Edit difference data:
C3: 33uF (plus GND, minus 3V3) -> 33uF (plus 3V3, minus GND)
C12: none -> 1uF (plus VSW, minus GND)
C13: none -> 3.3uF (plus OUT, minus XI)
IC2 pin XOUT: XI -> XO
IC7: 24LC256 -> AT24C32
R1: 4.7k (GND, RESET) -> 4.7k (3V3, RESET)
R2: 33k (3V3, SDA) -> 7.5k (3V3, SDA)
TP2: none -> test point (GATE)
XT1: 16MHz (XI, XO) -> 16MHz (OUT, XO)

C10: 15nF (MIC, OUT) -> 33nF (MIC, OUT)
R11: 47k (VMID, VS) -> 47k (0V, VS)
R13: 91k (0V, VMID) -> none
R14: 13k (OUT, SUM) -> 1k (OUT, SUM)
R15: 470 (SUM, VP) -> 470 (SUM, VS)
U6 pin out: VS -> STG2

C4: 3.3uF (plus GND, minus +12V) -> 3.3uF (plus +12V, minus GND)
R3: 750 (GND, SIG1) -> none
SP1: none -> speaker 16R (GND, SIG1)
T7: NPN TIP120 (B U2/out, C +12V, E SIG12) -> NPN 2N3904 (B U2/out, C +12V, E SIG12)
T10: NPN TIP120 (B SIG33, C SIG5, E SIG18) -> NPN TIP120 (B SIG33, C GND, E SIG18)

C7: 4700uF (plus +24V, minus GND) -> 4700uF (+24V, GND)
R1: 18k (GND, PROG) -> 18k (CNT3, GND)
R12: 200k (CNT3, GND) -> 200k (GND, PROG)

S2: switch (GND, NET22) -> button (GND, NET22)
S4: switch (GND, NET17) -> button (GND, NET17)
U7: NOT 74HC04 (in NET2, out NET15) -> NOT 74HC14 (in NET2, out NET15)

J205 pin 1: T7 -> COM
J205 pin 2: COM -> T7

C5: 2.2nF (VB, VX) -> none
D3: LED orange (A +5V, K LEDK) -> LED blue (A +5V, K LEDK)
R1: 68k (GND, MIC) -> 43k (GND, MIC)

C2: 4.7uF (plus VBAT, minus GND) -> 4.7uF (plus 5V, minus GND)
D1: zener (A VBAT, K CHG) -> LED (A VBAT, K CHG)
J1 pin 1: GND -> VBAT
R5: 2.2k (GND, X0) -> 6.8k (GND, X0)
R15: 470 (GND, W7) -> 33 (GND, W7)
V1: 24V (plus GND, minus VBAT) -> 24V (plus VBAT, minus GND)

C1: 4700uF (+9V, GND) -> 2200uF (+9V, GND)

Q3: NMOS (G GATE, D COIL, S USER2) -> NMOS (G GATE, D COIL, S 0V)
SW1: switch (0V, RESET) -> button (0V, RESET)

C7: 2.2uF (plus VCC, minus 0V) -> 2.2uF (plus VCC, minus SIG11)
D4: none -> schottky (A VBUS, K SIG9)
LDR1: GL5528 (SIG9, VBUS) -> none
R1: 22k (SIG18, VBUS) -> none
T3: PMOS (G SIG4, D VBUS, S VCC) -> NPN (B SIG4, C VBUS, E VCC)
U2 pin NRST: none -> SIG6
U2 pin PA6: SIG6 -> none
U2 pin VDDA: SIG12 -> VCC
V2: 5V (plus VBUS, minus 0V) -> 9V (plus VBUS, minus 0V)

• [PROBLEM]
Look through the entries above and quote exactly the lines from the line with "R3: 750 (GND, SIG1) -> none" to the line with "SW1: switch (0V, RESET) -> button (0V, RESET)", counting both of those lines.

• [ANSWER TO THE PROBLEM]
R3: 750 (GND, SIG1) -> none
SP1: none -> speaker 16R (GND, SIG1)
T7: NPN TIP120 (B U2/out, C +12V, E SIG12) -> NPN 2N3904 (B U2/out, C +12V, E SIG12)
T10: NPN TIP120 (B SIG33, C SIG5, E SIG18) -> NPN TIP120 (B SIG33, C GND, E SIG18)

C7: 4700uF (plus +24V, minus GND) -> 4700uF (+24V, GND)
R1: 18k (GND, PROG) -> 18k (CNT3, GND)
R12: 200k (CNT3, GND) -> 200k (GND, PROG)

S2: switch (GND, NET22) -> button (GND, NET22)
S4: switch (GND, NET17) -> button (GND, NET17)
U7: NOT 74HC04 (in NET2, out NET15) -> NOT 74HC14 (in NET2, out NET15)

J205 pin 1: T7 -> COM
J205 pin 2: COM -> T7

C5: 2.2nF (VB, VX) -> none
D3: LED orange (A +5V, K LEDK) -> LED blue (A +5V, K LEDK)
R1: 68k (GND, MIC) -> 43k (GND, MIC)

C2: 4.7uF (plus VBAT, minus GND) -> 4.7uF (plus 5V, minus GND)
D1: zener (A VBAT, K CHG) -> LED (A VBAT, K CHG)
J1 pin 1: GND -> VBAT
R5: 2.2k (GND, X0) -> 6.8k (GND, X0)
R15: 470 (GND, W7) -> 33 (GND, W7)
V1: 24V (plus GND, minus VBAT) -> 24V (plus VBAT, minus GND)

C1: 4700uF (+9V, GND) -> 2200uF (+9V, GND)

Q3: NMOS (G GATE, D COIL, S USER2) -> NMOS (G GATE, D COIL, S 0V)
SW1: switch (0V, RESET) -> button (0V, RESET)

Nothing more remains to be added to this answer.